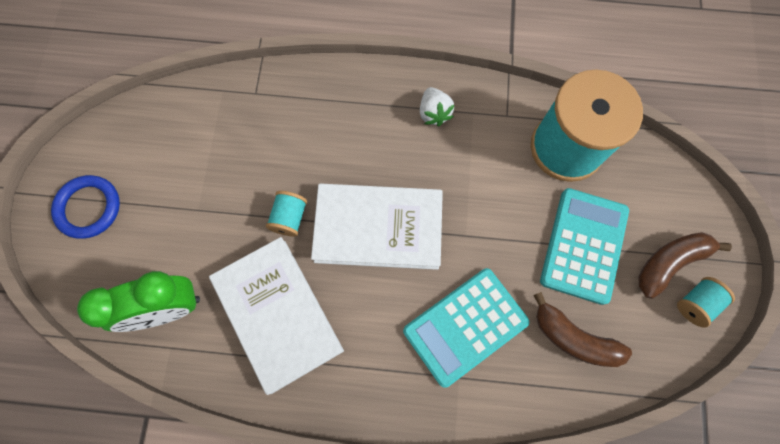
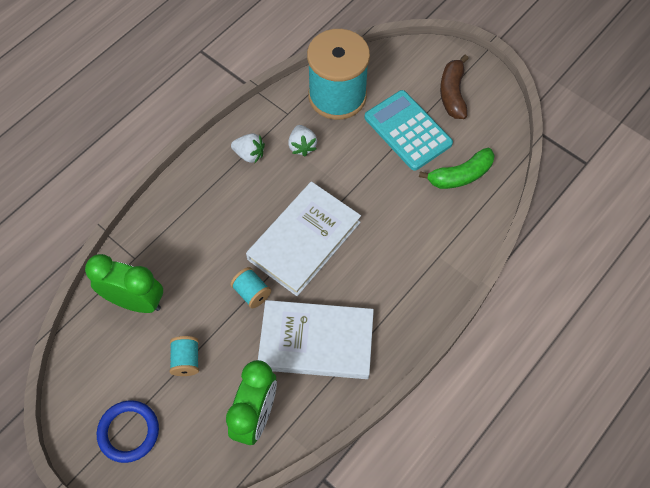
camera: 55 degrees left, 10 degrees down
turquoise calculator [403,268,529,388] -> none
brown banana [533,292,632,367] -> green banana [419,148,495,189]
turquoise spool [677,277,735,328] -> turquoise spool moved to [170,336,199,376]
none -> green clock [85,254,163,313]
none -> white strawberry [288,125,317,157]

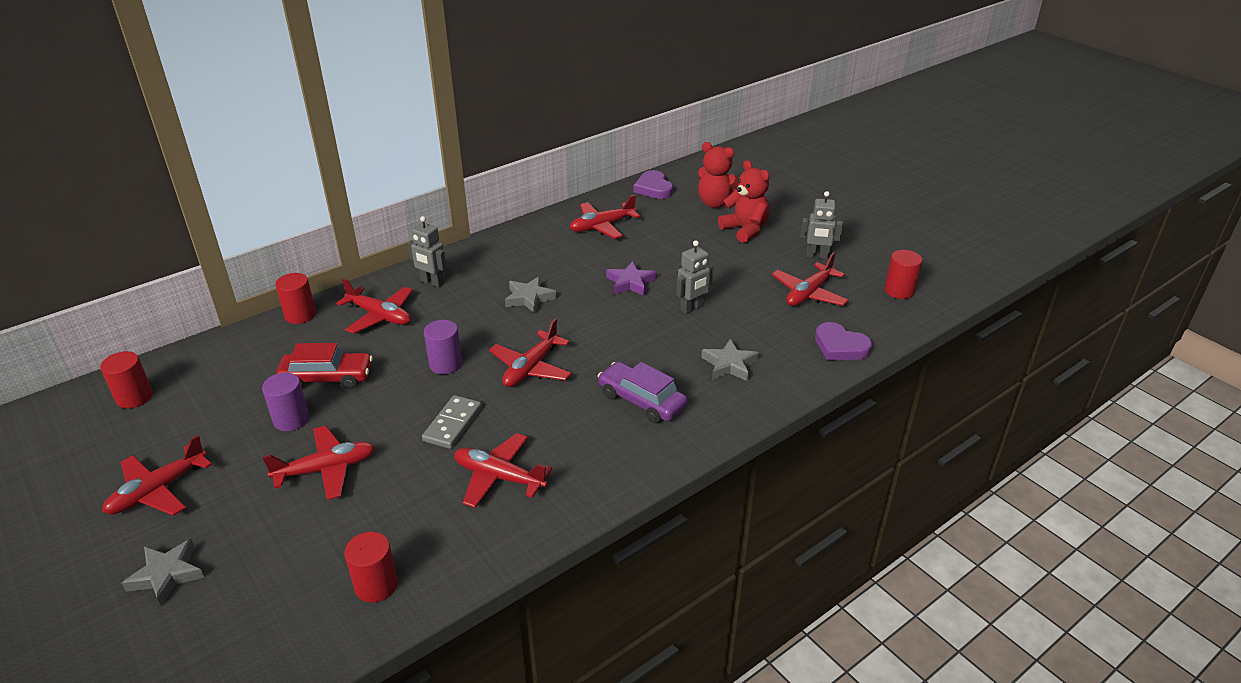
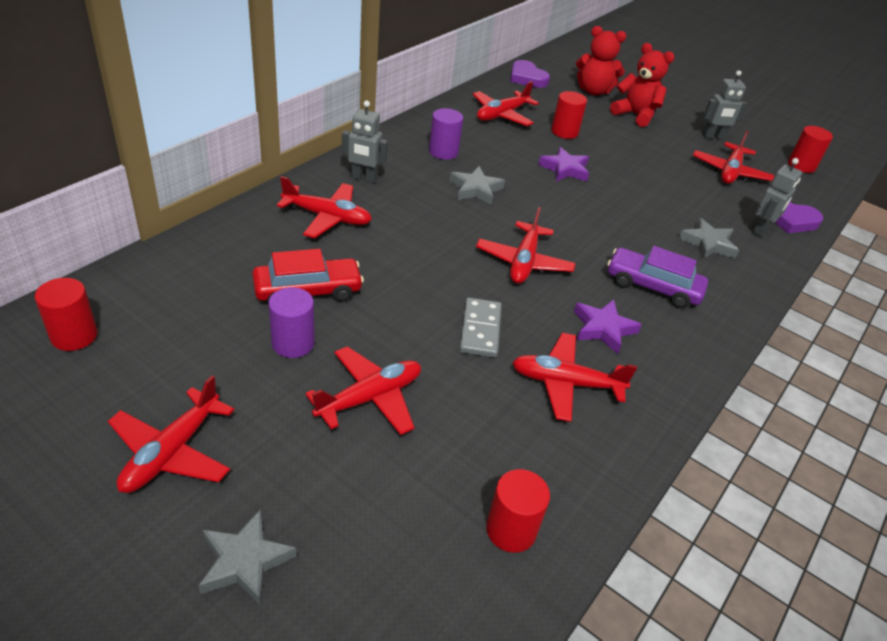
camera: 20 degrees left, 5 degrees up
red cylinder [275,273,316,324] -> red cylinder moved to [551,91,587,139]
purple cylinder [424,320,462,374] -> purple cylinder moved to [429,108,463,160]
grey robot [676,240,714,314] -> grey robot moved to [752,158,802,237]
none -> purple star [574,300,642,354]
○ ○ ○ ○ ○
- **TASK PROMPT**
An exact copy of the listing above, minus its pictures, is what is needed here.

- **SOLUTION TO THE PROBLEM**
camera: 55 degrees left, 10 degrees down
turquoise calculator [403,268,529,388] -> none
brown banana [533,292,632,367] -> green banana [419,148,495,189]
turquoise spool [677,277,735,328] -> turquoise spool moved to [170,336,199,376]
none -> green clock [85,254,163,313]
none -> white strawberry [288,125,317,157]

camera: 20 degrees left, 5 degrees up
red cylinder [275,273,316,324] -> red cylinder moved to [551,91,587,139]
purple cylinder [424,320,462,374] -> purple cylinder moved to [429,108,463,160]
grey robot [676,240,714,314] -> grey robot moved to [752,158,802,237]
none -> purple star [574,300,642,354]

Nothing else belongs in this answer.